◆ **Task data**:
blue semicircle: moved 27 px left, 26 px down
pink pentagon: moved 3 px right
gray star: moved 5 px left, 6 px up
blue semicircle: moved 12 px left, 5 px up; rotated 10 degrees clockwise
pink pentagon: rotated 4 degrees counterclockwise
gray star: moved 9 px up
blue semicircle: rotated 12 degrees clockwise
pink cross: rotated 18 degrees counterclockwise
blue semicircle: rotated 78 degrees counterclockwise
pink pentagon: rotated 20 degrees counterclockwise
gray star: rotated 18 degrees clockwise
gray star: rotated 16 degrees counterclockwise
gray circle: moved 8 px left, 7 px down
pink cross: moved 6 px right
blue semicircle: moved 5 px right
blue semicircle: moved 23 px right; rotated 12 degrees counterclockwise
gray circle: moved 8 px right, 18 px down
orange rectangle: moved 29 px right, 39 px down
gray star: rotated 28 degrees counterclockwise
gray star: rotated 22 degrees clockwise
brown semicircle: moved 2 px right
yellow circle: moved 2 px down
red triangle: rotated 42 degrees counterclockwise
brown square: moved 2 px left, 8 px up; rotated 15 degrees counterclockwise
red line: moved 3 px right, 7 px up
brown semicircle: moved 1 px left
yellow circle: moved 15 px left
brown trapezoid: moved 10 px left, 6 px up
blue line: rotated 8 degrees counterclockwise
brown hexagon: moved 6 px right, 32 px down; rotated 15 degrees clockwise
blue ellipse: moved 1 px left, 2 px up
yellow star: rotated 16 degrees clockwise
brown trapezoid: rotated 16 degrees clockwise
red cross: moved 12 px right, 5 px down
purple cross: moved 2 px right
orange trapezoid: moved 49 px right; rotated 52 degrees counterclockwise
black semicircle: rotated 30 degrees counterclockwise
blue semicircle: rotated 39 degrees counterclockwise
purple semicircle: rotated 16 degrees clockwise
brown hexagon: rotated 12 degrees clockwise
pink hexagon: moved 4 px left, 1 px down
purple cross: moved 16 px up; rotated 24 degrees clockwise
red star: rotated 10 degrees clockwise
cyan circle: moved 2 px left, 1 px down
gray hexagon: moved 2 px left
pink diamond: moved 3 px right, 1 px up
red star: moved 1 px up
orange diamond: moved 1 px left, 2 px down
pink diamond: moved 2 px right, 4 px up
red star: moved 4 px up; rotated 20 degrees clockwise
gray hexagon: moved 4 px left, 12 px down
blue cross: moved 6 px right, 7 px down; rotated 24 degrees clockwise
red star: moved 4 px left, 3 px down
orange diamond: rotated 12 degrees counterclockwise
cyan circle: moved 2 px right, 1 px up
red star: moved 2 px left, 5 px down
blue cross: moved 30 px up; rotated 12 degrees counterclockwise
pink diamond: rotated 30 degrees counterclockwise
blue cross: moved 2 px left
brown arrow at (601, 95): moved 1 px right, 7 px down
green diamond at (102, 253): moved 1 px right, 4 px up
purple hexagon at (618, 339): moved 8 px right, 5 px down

◆ **Aim**:
Please reproduce the entries word for word, starting with the first line and ending with the line that contains "brown trapezoid: rotated 16 degrees clockwise", that line included.

◆ **Final result**:
blue semicircle: moved 27 px left, 26 px down
pink pentagon: moved 3 px right
gray star: moved 5 px left, 6 px up
blue semicircle: moved 12 px left, 5 px up; rotated 10 degrees clockwise
pink pentagon: rotated 4 degrees counterclockwise
gray star: moved 9 px up
blue semicircle: rotated 12 degrees clockwise
pink cross: rotated 18 degrees counterclockwise
blue semicircle: rotated 78 degrees counterclockwise
pink pentagon: rotated 20 degrees counterclockwise
gray star: rotated 18 degrees clockwise
gray star: rotated 16 degrees counterclockwise
gray circle: moved 8 px left, 7 px down
pink cross: moved 6 px right
blue semicircle: moved 5 px right
blue semicircle: moved 23 px right; rotated 12 degrees counterclockwise
gray circle: moved 8 px right, 18 px down
orange rectangle: moved 29 px right, 39 px down
gray star: rotated 28 degrees counterclockwise
gray star: rotated 22 degrees clockwise
brown semicircle: moved 2 px right
yellow circle: moved 2 px down
red triangle: rotated 42 degrees counterclockwise
brown square: moved 2 px left, 8 px up; rotated 15 degrees counterclockwise
red line: moved 3 px right, 7 px up
brown semicircle: moved 1 px left
yellow circle: moved 15 px left
brown trapezoid: moved 10 px left, 6 px up
blue line: rotated 8 degrees counterclockwise
brown hexagon: moved 6 px right, 32 px down; rotated 15 degrees clockwise
blue ellipse: moved 1 px left, 2 px up
yellow star: rotated 16 degrees clockwise
brown trapezoid: rotated 16 degrees clockwise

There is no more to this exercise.